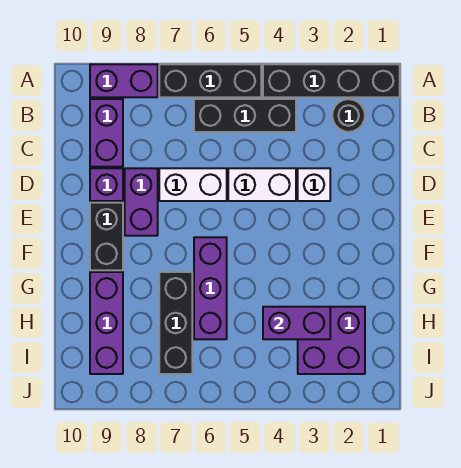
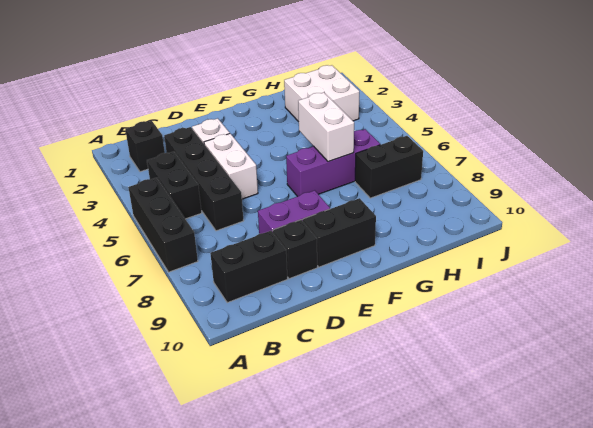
black brick A1:A4 level 1 -> black brick C3:C6 level 1
purple brick A8:A9 level 1 -> none
black round brick B2 level 1 -> black brick B2 level 1
black brick B4:B6 level 1 -> black brick B4:B5 level 1
purple brick B9:C9 level 1 -> black brick B9:C9 level 1
white brick D6:D7 level 1 -> white brick G5:G6 level 2
purple brick D9 level 1 -> black brick D9 level 1
black brick G7:I7 level 1 -> black brick H7:I7 level 1
purple brick G9:I9 level 1 -> none
purple brick H2:I3 level 1 -> white brick H2:I3 level 1
purple brick H3:H4 level 2 -> none

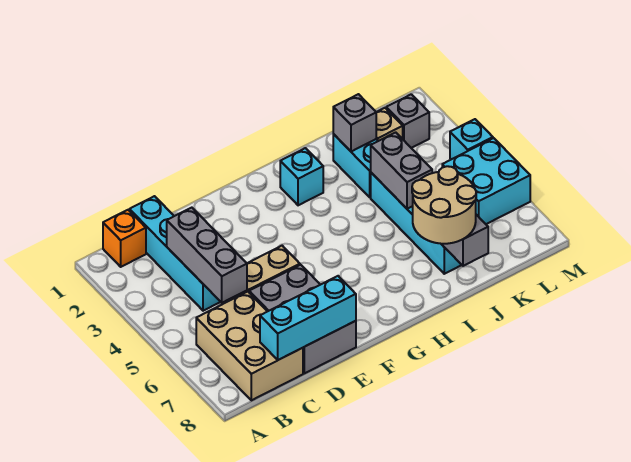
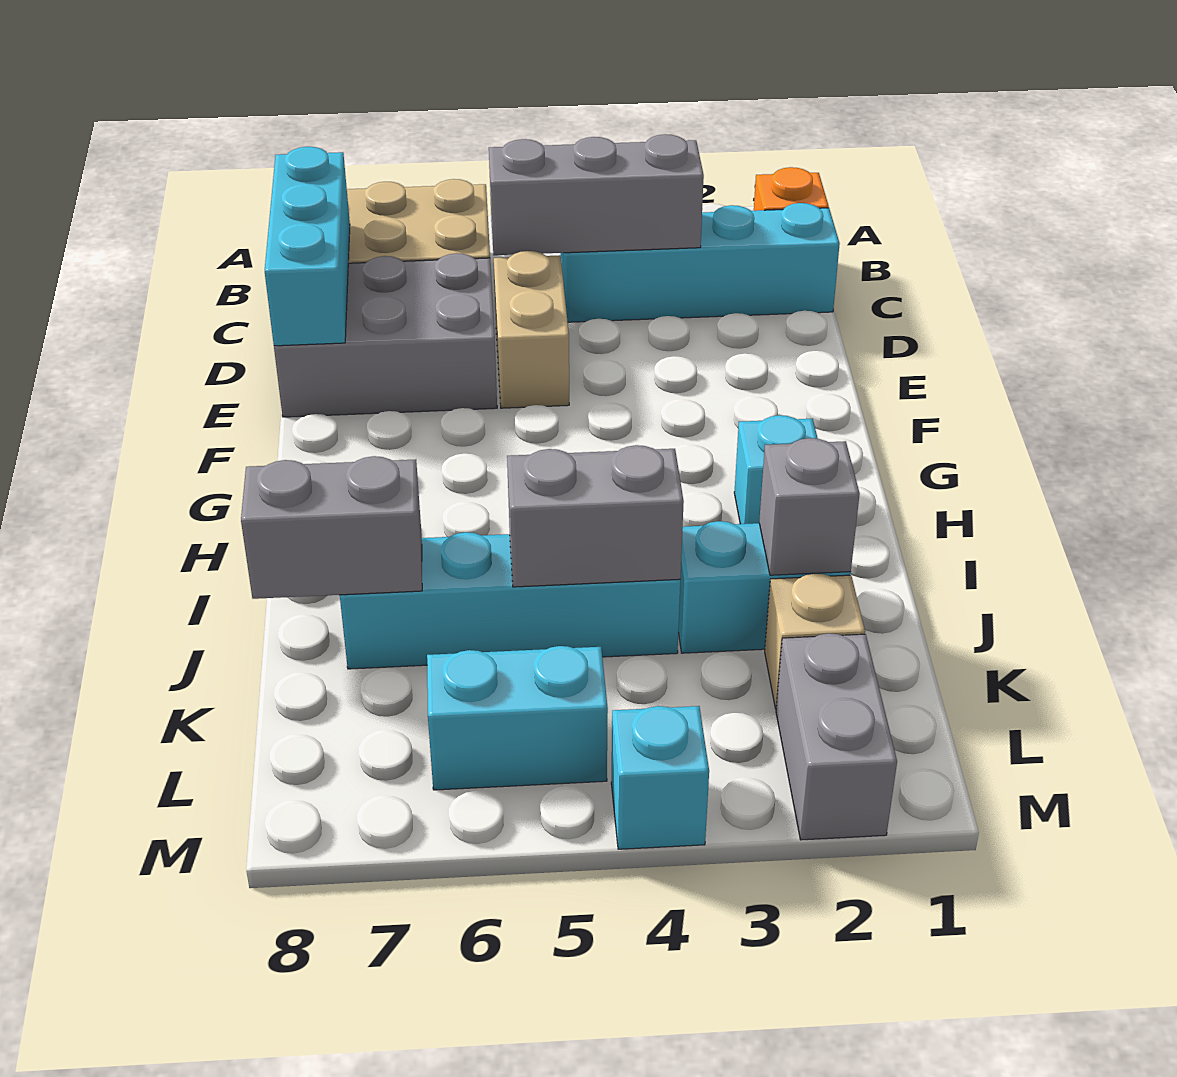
tan round brick I7:J8 level 3 -> none
grey brick L2 level 1 -> grey brick L2:M2 level 1
cyan brick L5:M6 level 1 -> cyan brick L5:L6 level 1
━━━━━━━━━━
*Work required*:
Reproduce every line of the material precisely, omitting its pictures.

*Response area*:
black brick A1:A4 level 1 -> black brick C3:C6 level 1
purple brick A8:A9 level 1 -> none
black round brick B2 level 1 -> black brick B2 level 1
black brick B4:B6 level 1 -> black brick B4:B5 level 1
purple brick B9:C9 level 1 -> black brick B9:C9 level 1
white brick D6:D7 level 1 -> white brick G5:G6 level 2
purple brick D9 level 1 -> black brick D9 level 1
black brick G7:I7 level 1 -> black brick H7:I7 level 1
purple brick G9:I9 level 1 -> none
purple brick H2:I3 level 1 -> white brick H2:I3 level 1
purple brick H3:H4 level 2 -> none

tan round brick I7:J8 level 3 -> none
grey brick L2 level 1 -> grey brick L2:M2 level 1
cyan brick L5:M6 level 1 -> cyan brick L5:L6 level 1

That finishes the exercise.